◆ Problem requirements ◆
The material below contains a line with "KEYS3: 3x1 -> TTP224" and a line with "PIR3: AM312 -> HC-SR501". Copy exactly those two lines and all lines between them.

[[ Given information open ]]

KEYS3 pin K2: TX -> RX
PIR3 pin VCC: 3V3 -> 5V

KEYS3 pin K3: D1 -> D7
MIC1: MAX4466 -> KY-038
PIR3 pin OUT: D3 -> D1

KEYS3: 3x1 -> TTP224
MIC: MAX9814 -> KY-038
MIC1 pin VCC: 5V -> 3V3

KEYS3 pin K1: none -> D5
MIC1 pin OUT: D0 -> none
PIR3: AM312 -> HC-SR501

[[ Given information closed ]]
[[ Given information open ]]

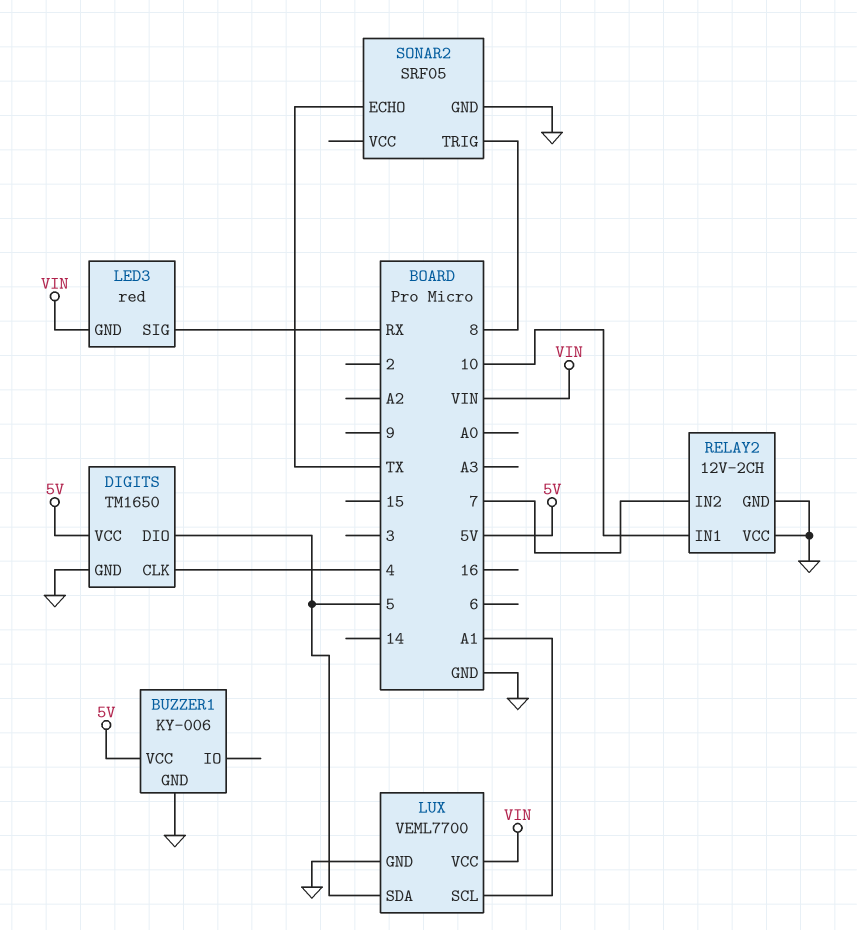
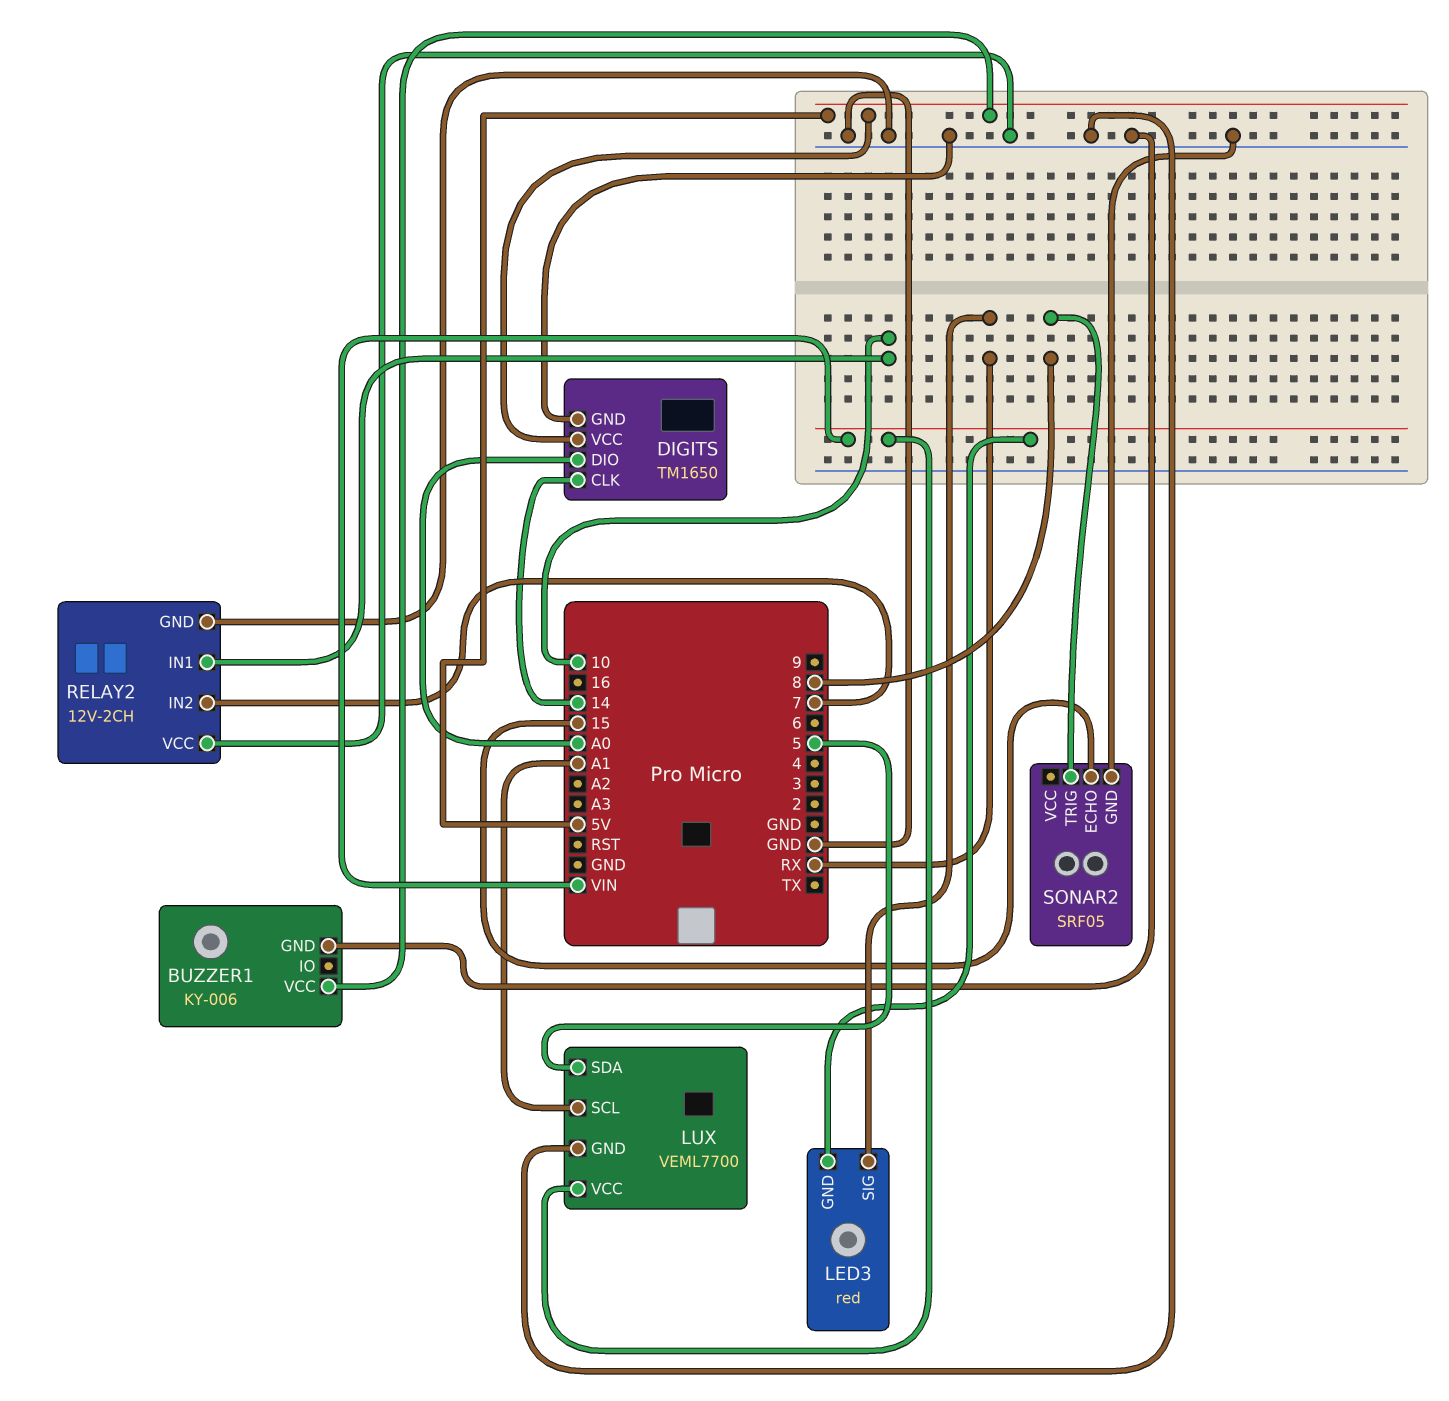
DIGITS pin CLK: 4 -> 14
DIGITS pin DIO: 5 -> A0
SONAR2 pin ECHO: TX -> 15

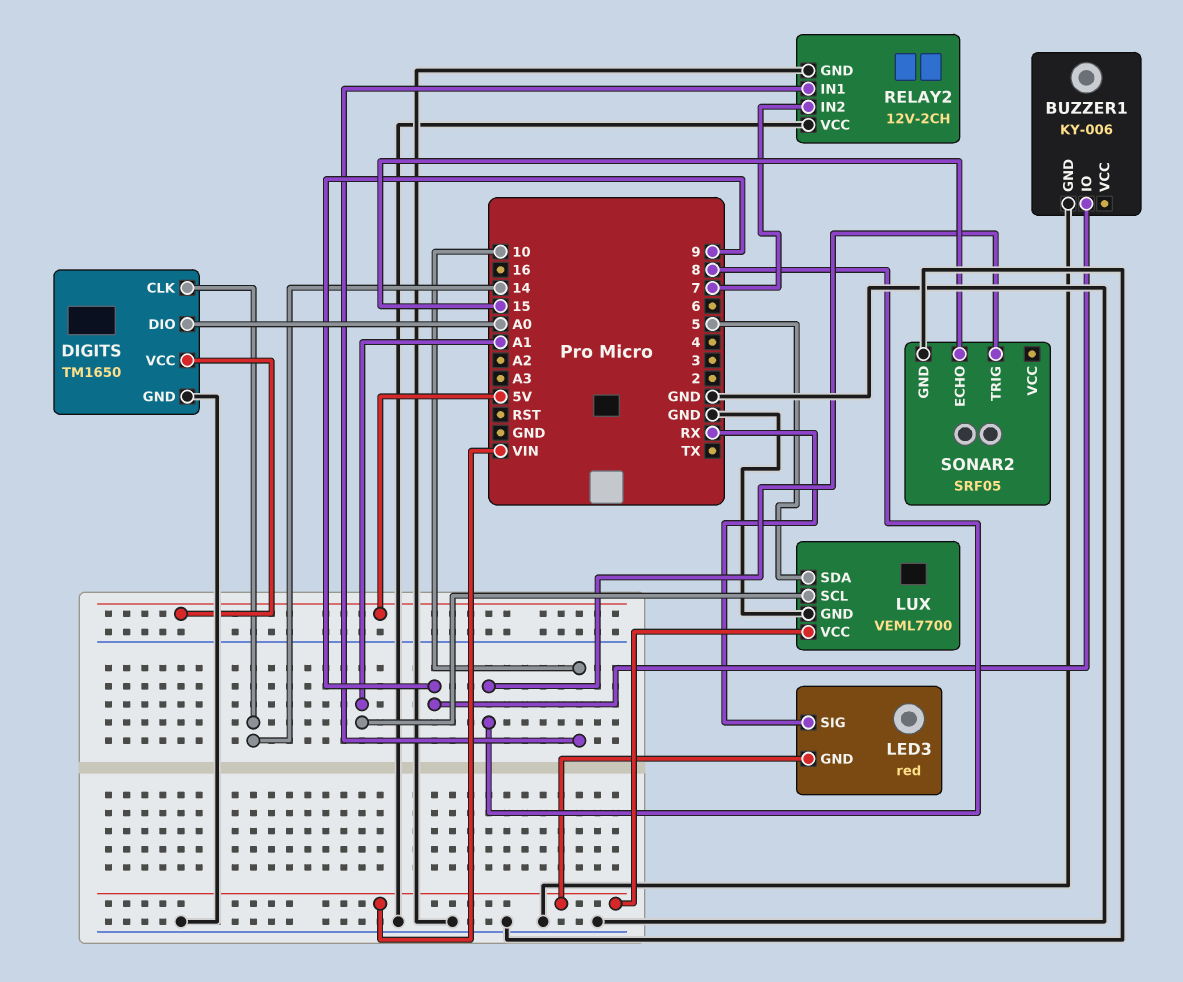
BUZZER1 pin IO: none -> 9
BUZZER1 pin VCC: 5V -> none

[[ Given information closed ]]

◆ Solution to this task ◆
KEYS3: 3x1 -> TTP224
MIC: MAX9814 -> KY-038
MIC1 pin VCC: 5V -> 3V3

KEYS3 pin K1: none -> D5
MIC1 pin OUT: D0 -> none
PIR3: AM312 -> HC-SR501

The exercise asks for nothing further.